Problem statement: In the records below, the line with "LINE pin AO: A3 -> 2" opens the range and the line with "SERVO1 pin PWM: 14 -> 8" closes it; print that range exactly and nothing else.

::: Material for this task

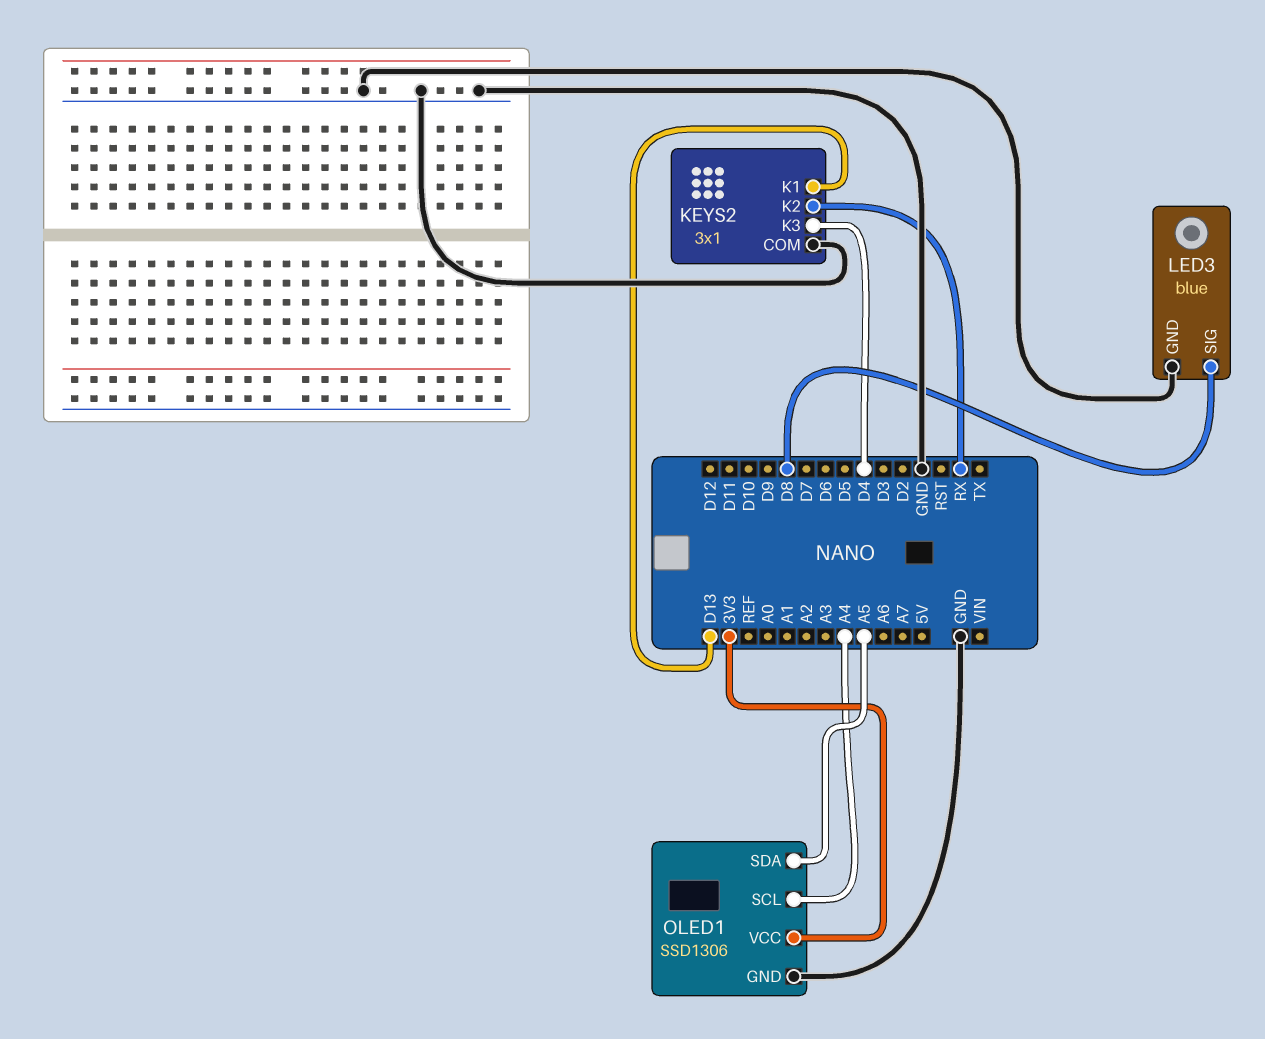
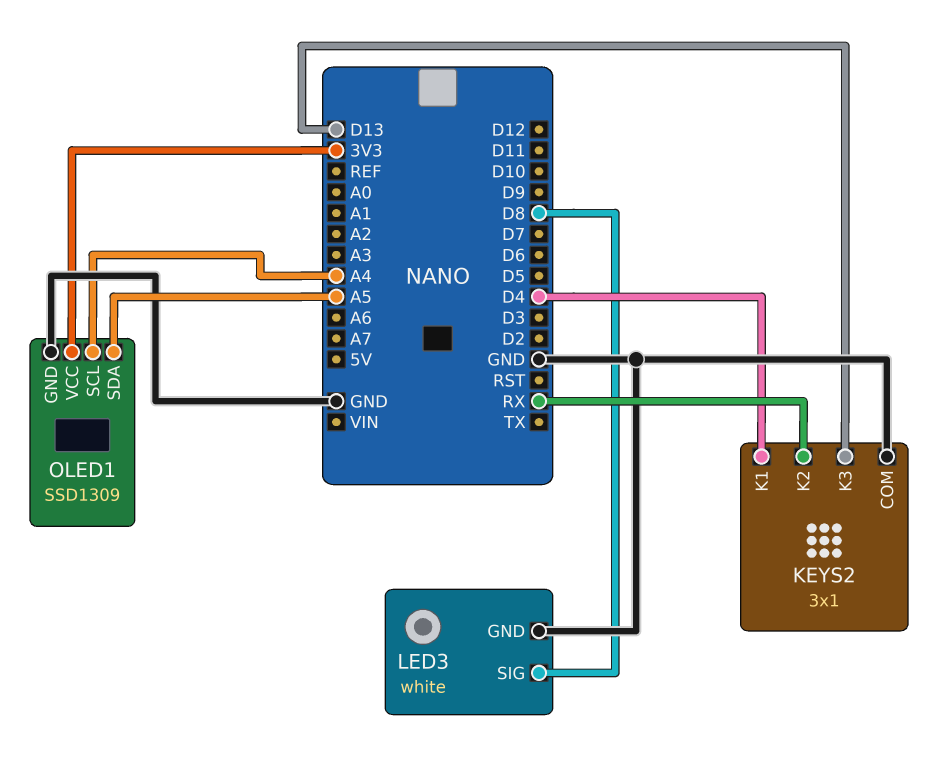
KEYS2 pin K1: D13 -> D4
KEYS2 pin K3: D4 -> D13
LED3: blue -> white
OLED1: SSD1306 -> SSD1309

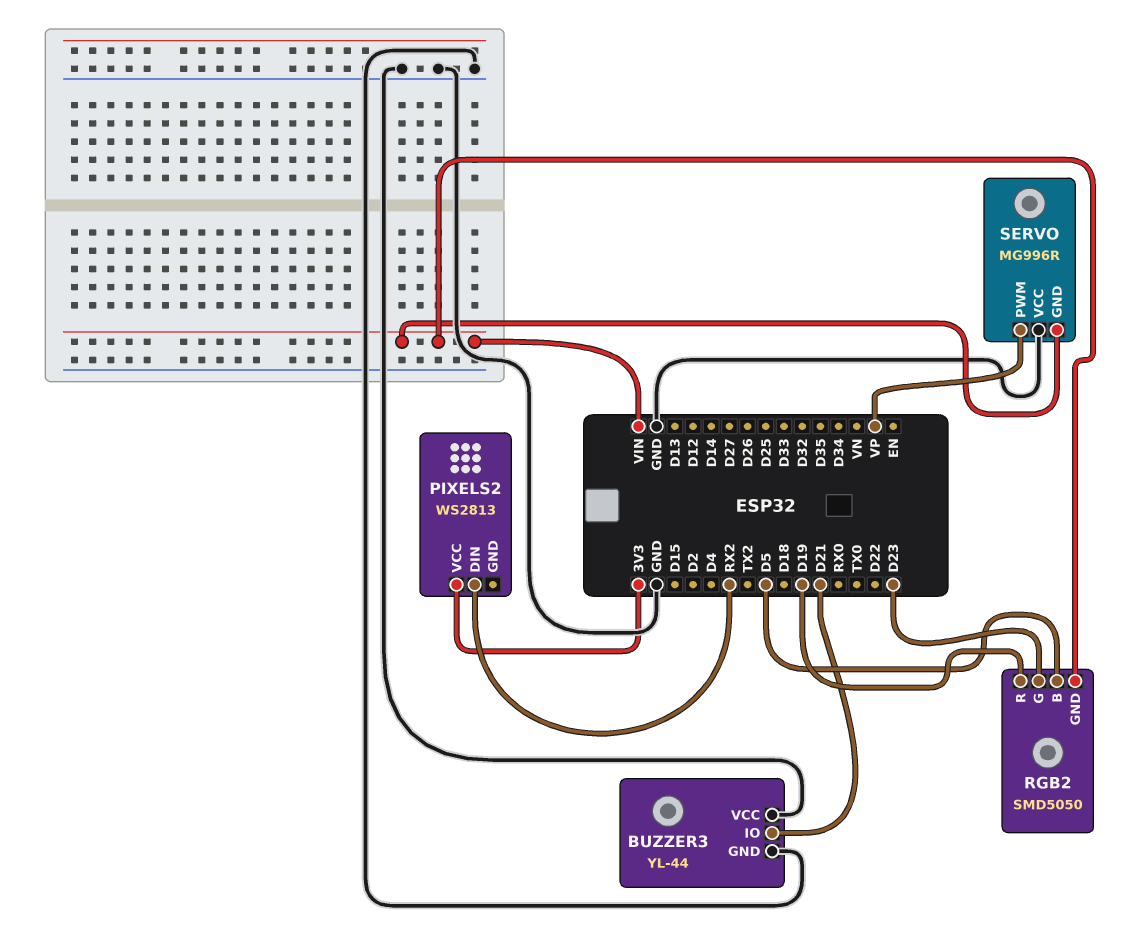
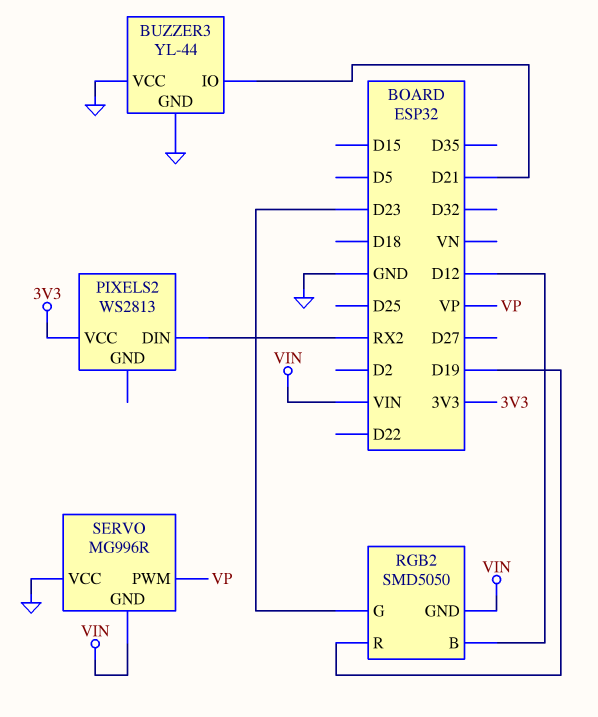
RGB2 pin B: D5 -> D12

::::::
::: Material for this task

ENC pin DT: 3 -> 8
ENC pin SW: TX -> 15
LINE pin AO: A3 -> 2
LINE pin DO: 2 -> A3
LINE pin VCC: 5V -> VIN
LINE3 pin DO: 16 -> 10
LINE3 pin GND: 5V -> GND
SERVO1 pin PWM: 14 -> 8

::::::
::: Material for this task

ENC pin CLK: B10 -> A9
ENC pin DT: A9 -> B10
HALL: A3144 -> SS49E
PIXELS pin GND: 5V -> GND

::::::

Exercise solution:
LINE pin AO: A3 -> 2
LINE pin DO: 2 -> A3
LINE pin VCC: 5V -> VIN
LINE3 pin DO: 16 -> 10
LINE3 pin GND: 5V -> GND
SERVO1 pin PWM: 14 -> 8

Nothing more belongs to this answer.